Source material:
*****

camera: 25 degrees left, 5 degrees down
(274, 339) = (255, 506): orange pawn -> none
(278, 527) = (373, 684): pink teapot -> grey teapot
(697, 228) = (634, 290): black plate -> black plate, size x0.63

*****

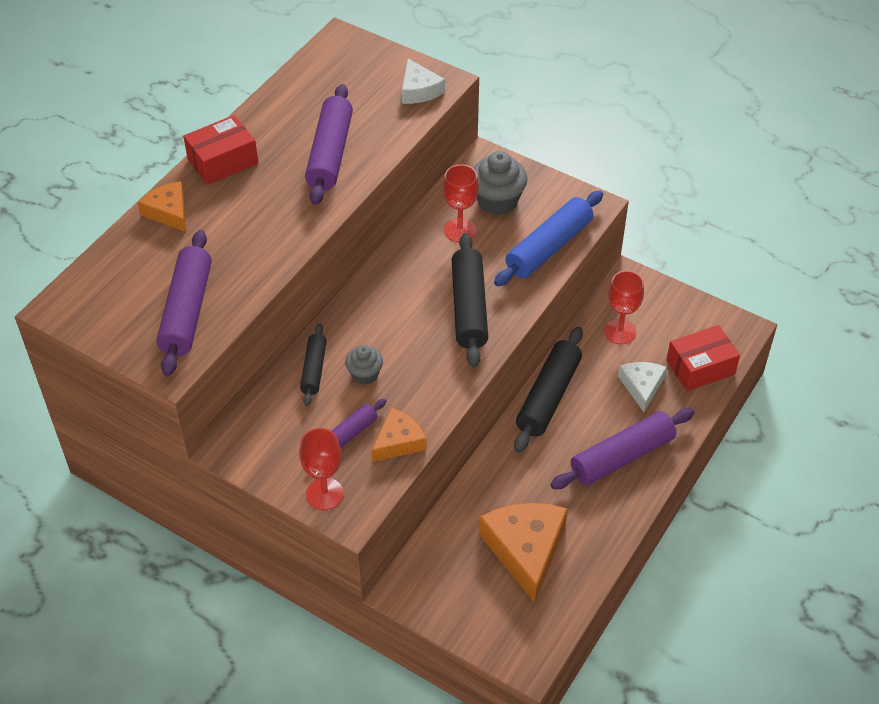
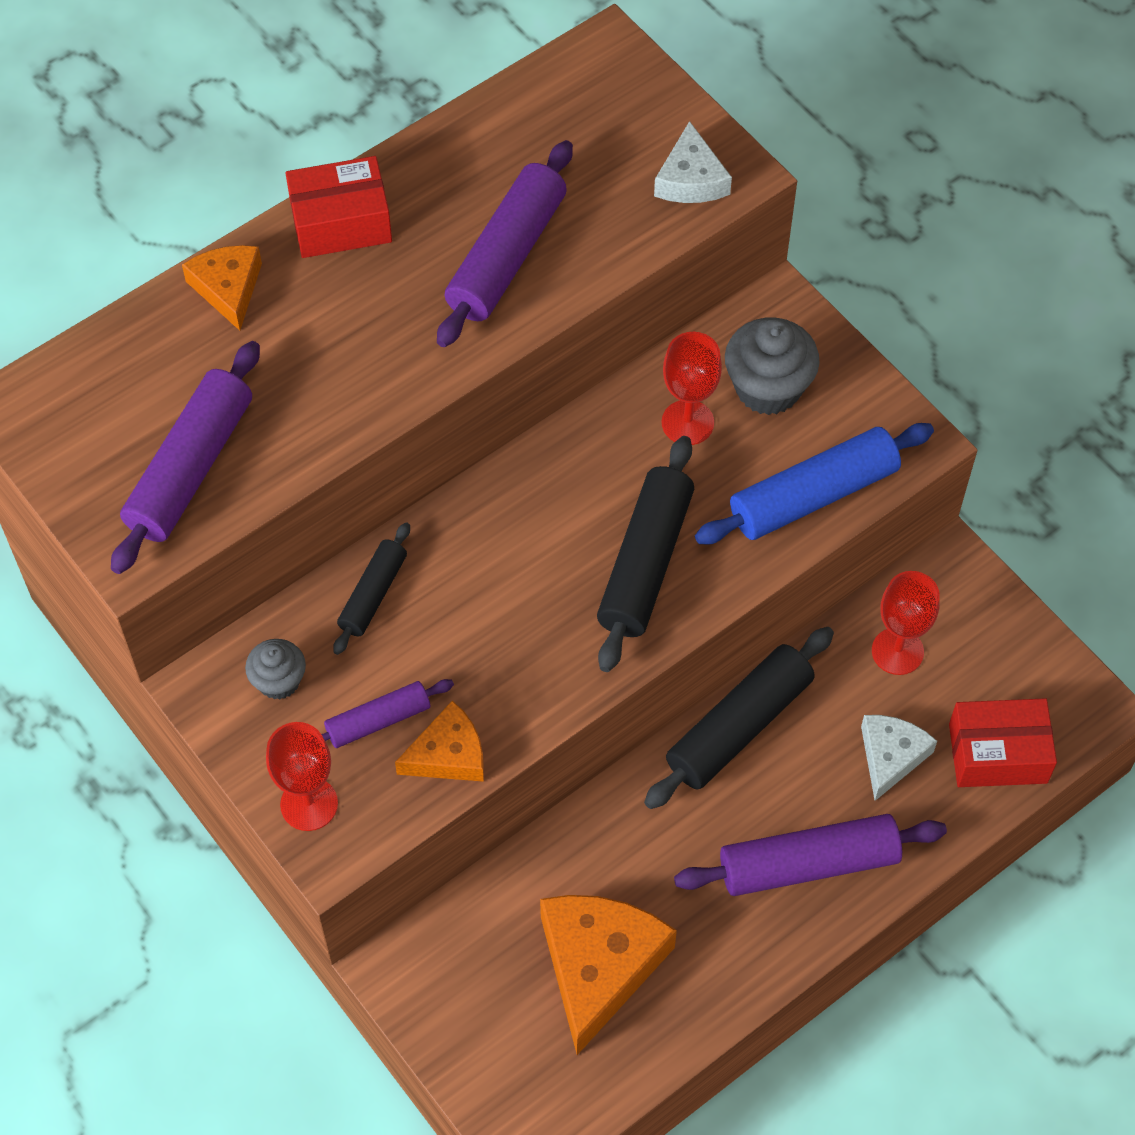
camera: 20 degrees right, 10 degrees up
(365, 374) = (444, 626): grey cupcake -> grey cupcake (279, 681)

*****

Exercise objective: Look above for the line holding "camera: 25 degrees left, 5 degrees down" and the line holding "(697, 228) = (634, 290): black", then output exactly those two lines and every line between them, nothing more.

Result:
camera: 25 degrees left, 5 degrees down
(274, 339) = (255, 506): orange pawn -> none
(278, 527) = (373, 684): pink teapot -> grey teapot
(697, 228) = (634, 290): black plate -> black plate, size x0.63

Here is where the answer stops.